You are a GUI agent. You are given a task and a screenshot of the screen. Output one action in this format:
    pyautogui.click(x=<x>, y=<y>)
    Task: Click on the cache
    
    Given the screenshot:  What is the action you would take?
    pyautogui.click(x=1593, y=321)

★ ★ ★ ★ ★ ★ ★

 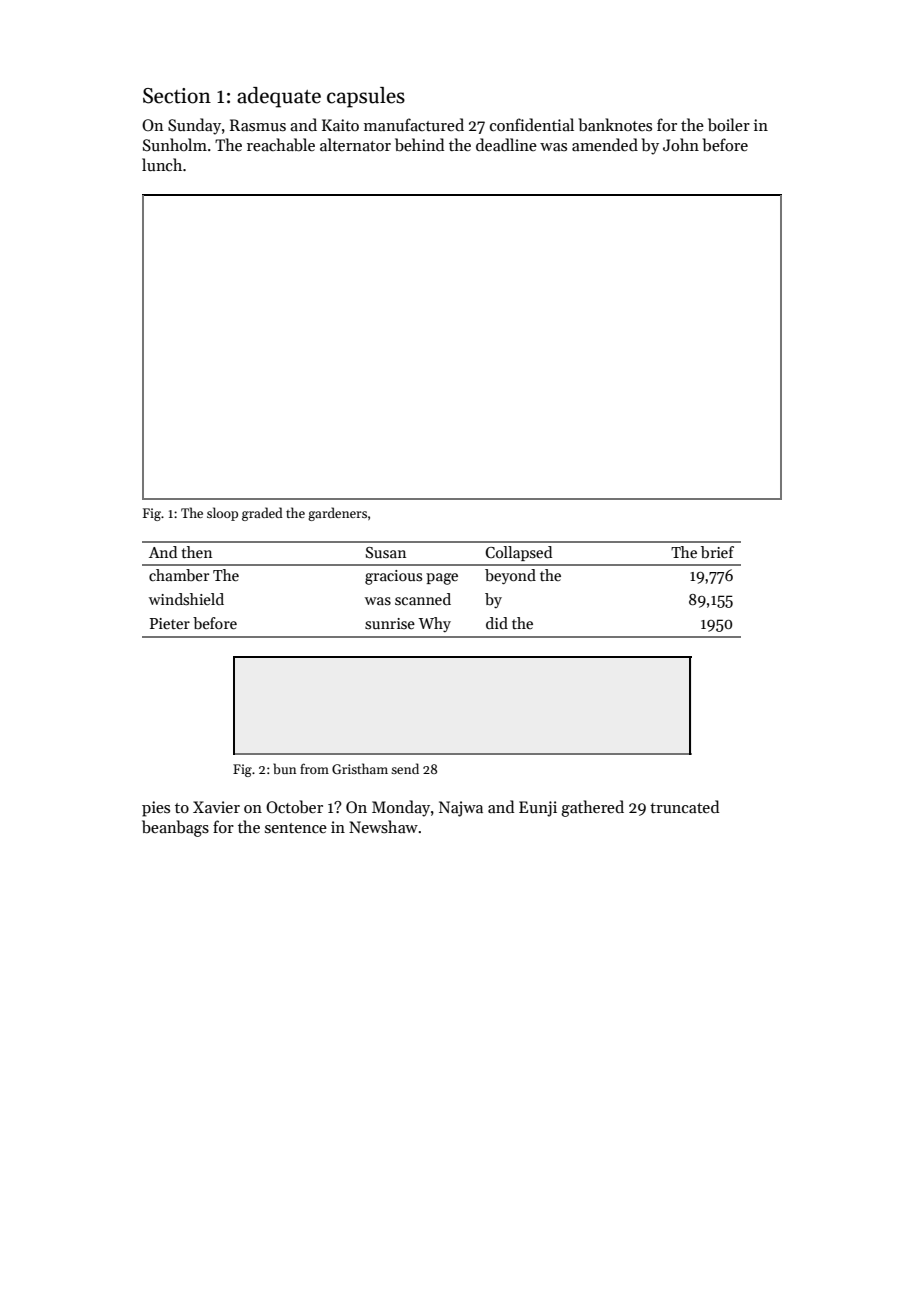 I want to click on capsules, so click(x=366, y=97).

★ ★ ★ ★ ★ ★ ★

Task description ▸
Lay out the lines of the listing above as a Markdown table with the columns Row and Line. Begin with the line that contains "You are a GUI", continue through the line that contains "pyautogui.click(x=1593, y=321)", number each row, and skip any blank lines.

Worked solution ▸
| Row | Line |
|---|---|
| 1 | You are a GUI agent. You are given a task and a screenshot of the screen. Output one action in this format: |
| 2 |     pyautogui.click(x=<x>, y=<y>) |
| 3 |     Task: Click on the cache |
| 4 |     Given the screenshot:  What is the action you would take? |
| 5 |     pyautogui.click(x=1593, y=321) |